TASK GOAL
Copy each line below in which the string "blue" appears.

___ GIVEN RECORDS ___

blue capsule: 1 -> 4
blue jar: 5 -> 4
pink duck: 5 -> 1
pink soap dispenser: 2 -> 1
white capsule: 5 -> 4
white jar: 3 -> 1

___
___ GIVEN RECORDS ___

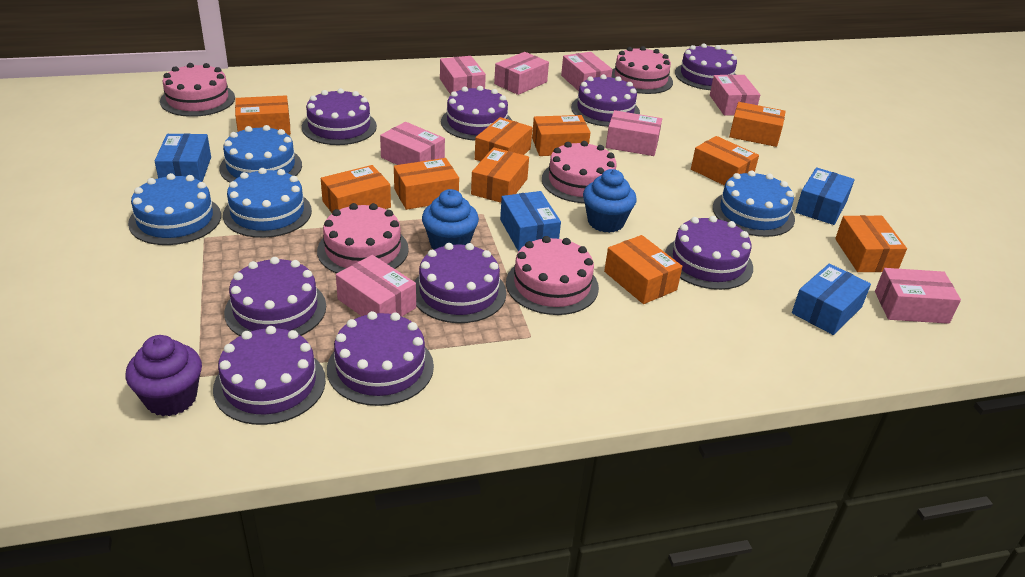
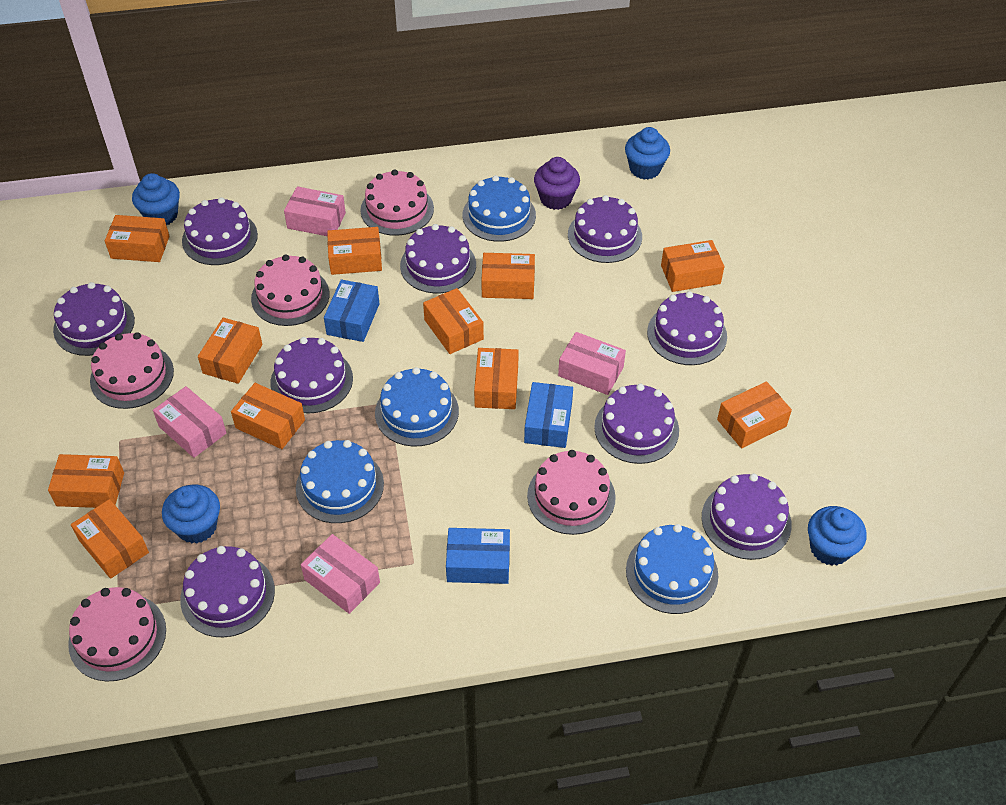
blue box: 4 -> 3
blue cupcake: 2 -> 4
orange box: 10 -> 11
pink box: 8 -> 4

___
___ GIVEN RECORDS ___

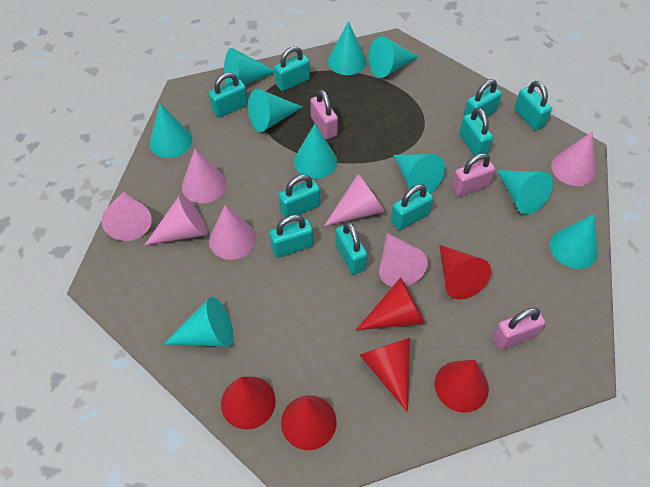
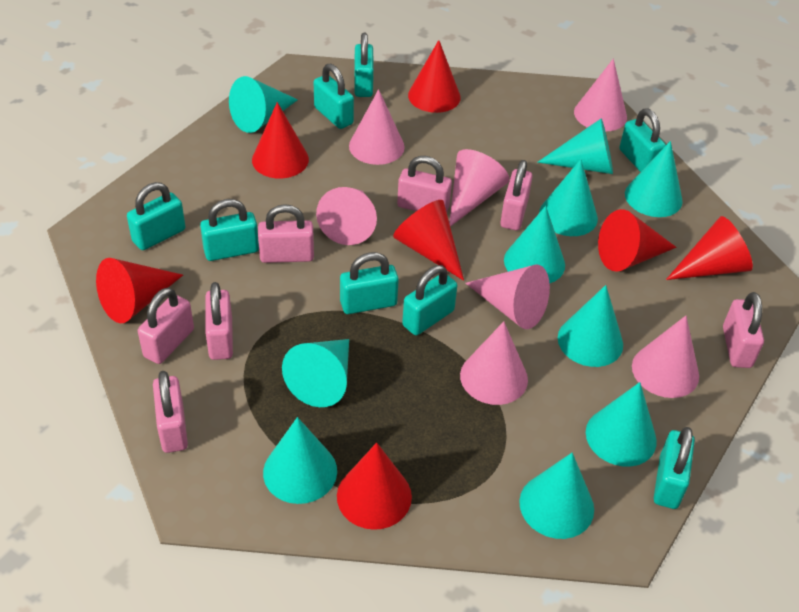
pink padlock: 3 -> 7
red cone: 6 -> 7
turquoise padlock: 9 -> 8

___

EXPECTED ANSWER
blue capsule: 1 -> 4
blue jar: 5 -> 4
blue box: 4 -> 3
blue cupcake: 2 -> 4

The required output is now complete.